▶ TASK GOAL
The lines from the one holding "KEYS pin K1: TX -> GND" through the end of the records below are to be written out exactly, and nothing else; pictures are to be left out.

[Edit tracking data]
--- START ---

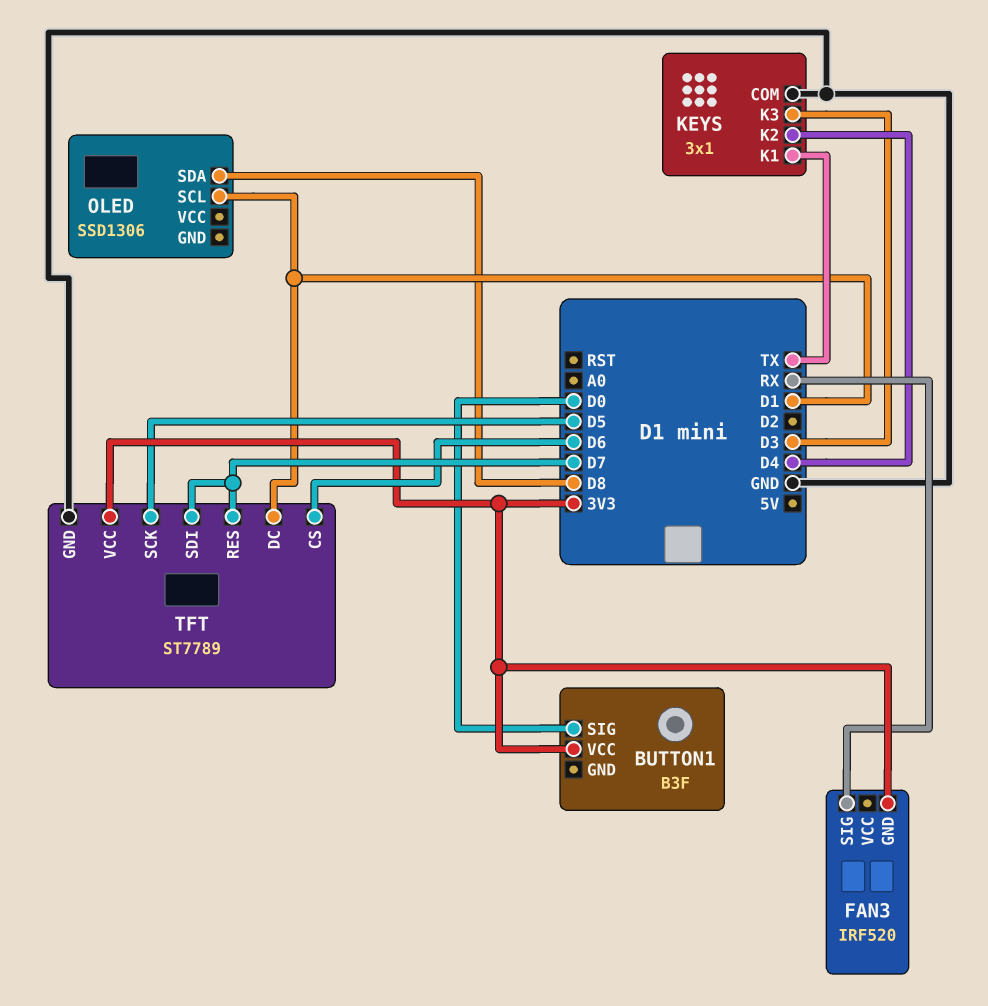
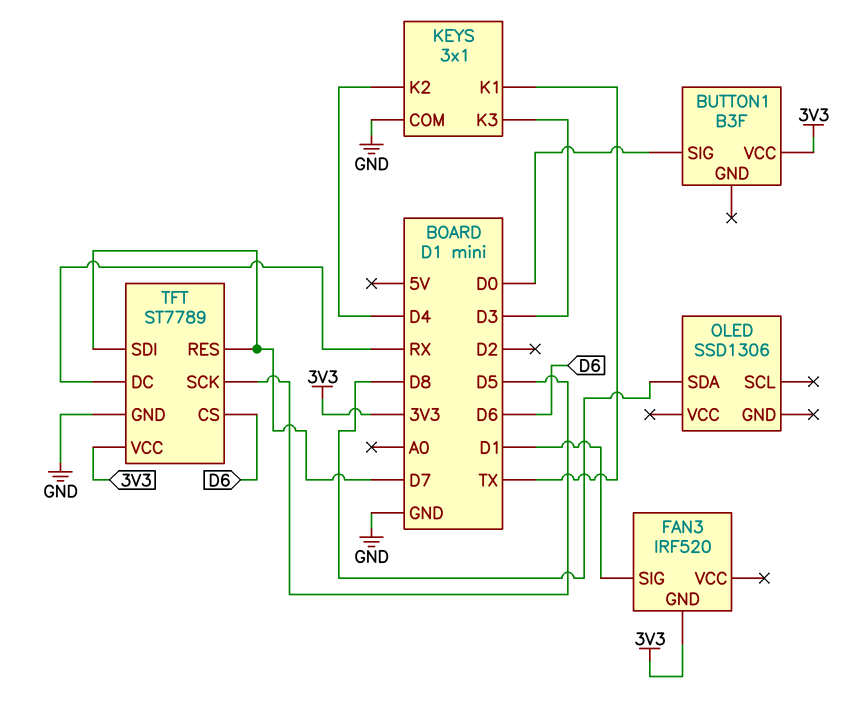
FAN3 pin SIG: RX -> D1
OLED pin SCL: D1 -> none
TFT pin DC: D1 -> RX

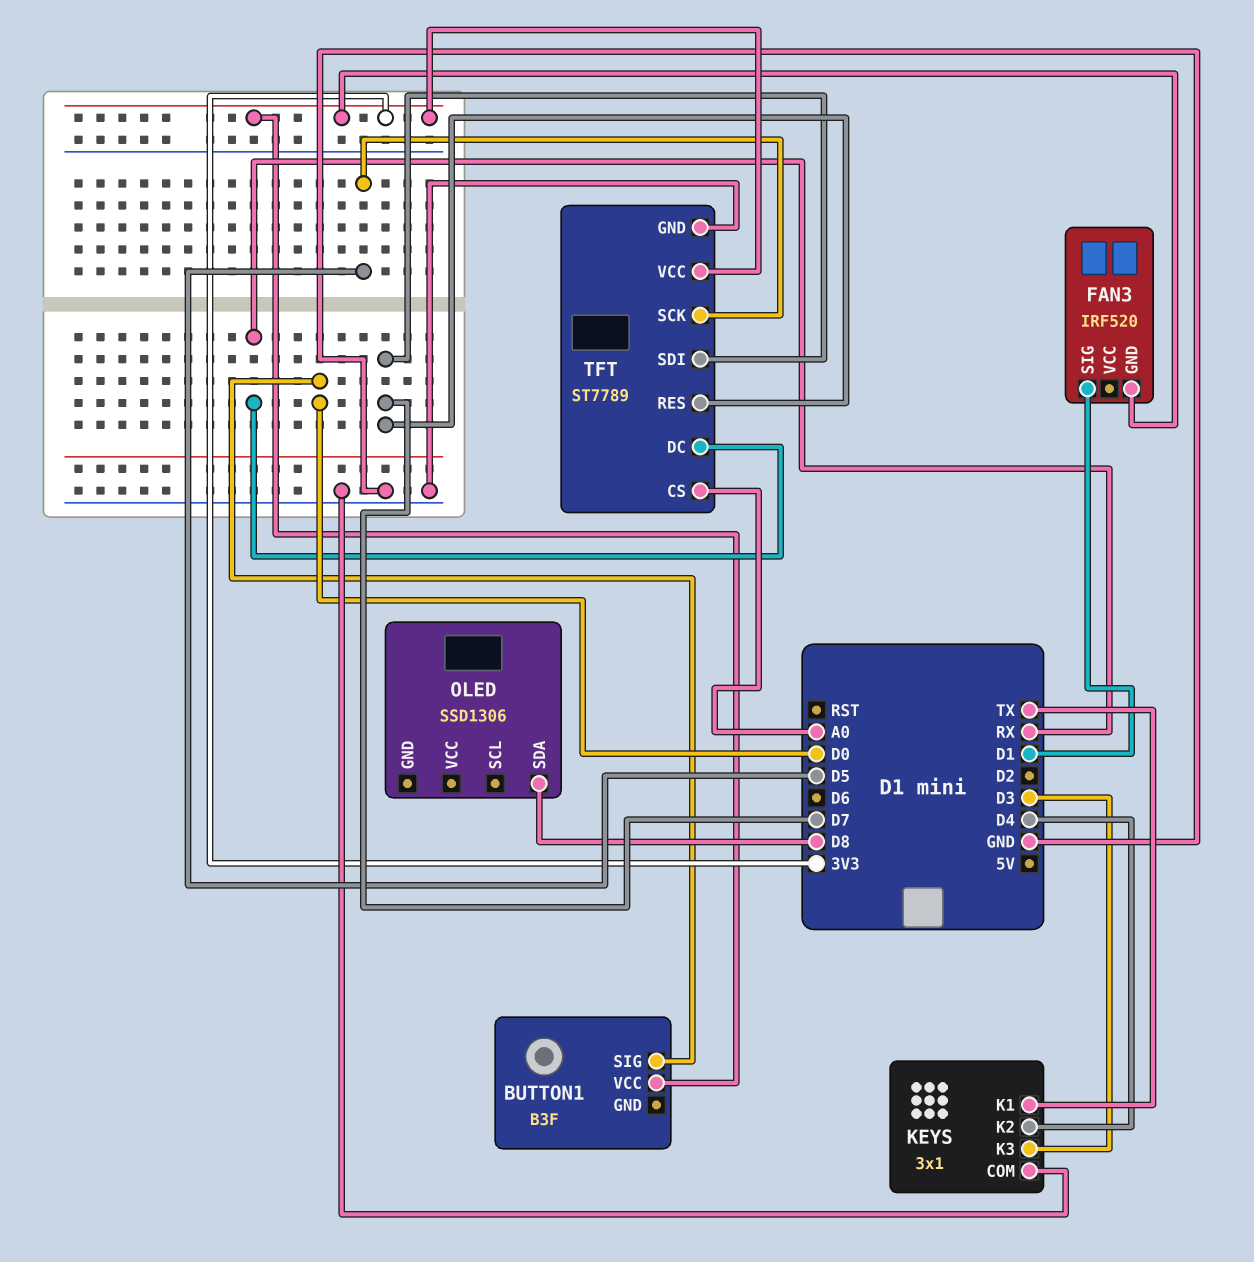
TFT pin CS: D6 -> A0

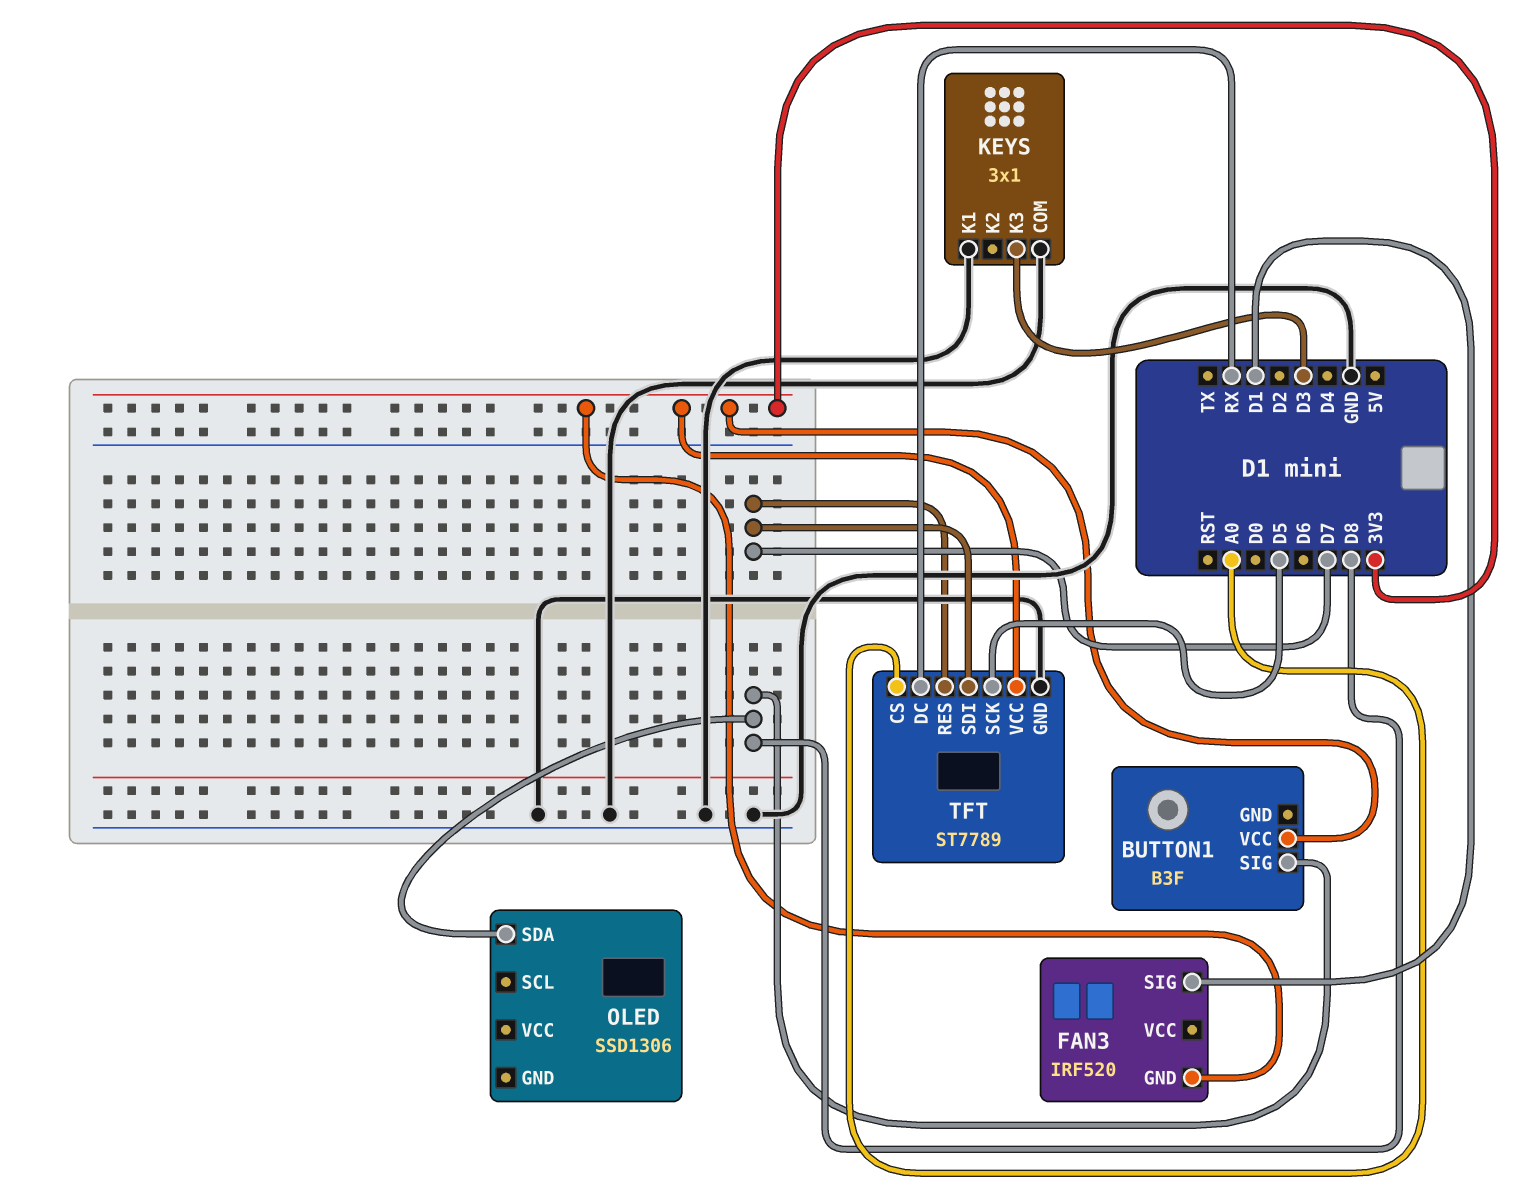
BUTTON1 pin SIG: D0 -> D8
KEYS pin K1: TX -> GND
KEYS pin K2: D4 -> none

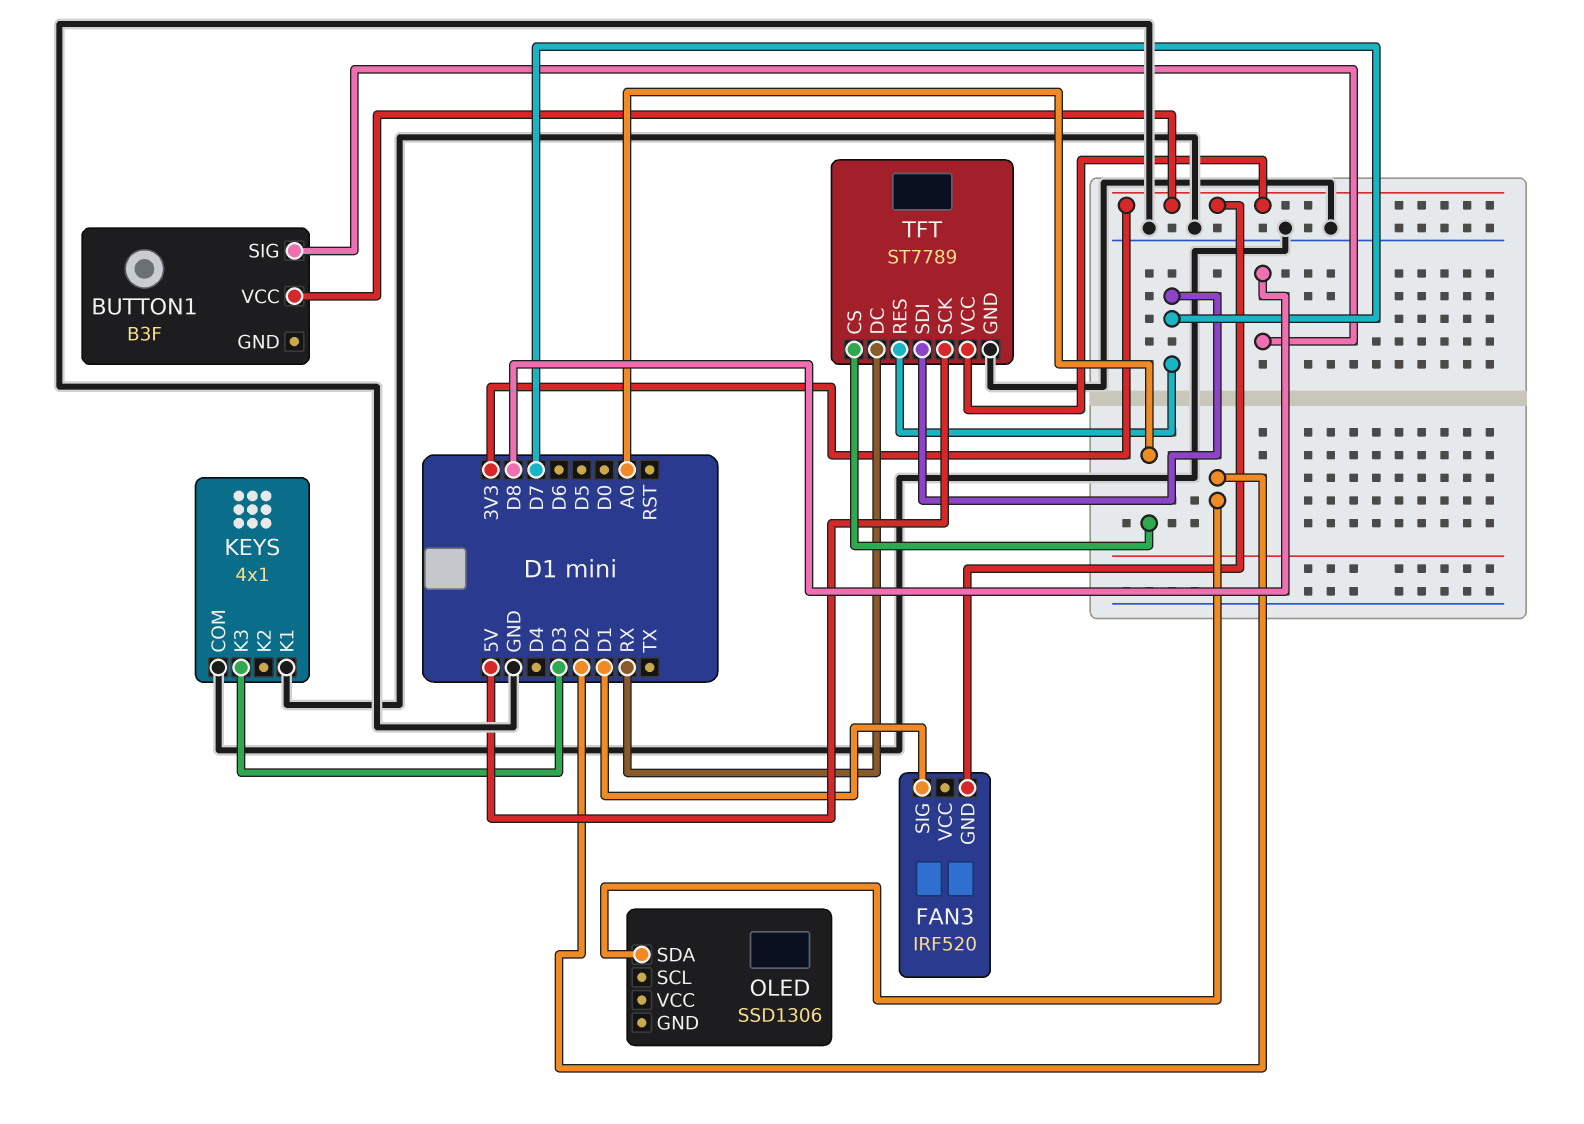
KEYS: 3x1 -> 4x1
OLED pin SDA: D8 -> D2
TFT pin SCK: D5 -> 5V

--- END ---

▶ RESPONSE TO THIS TASK
KEYS pin K1: TX -> GND
KEYS pin K2: D4 -> none

KEYS: 3x1 -> 4x1
OLED pin SDA: D8 -> D2
TFT pin SCK: D5 -> 5V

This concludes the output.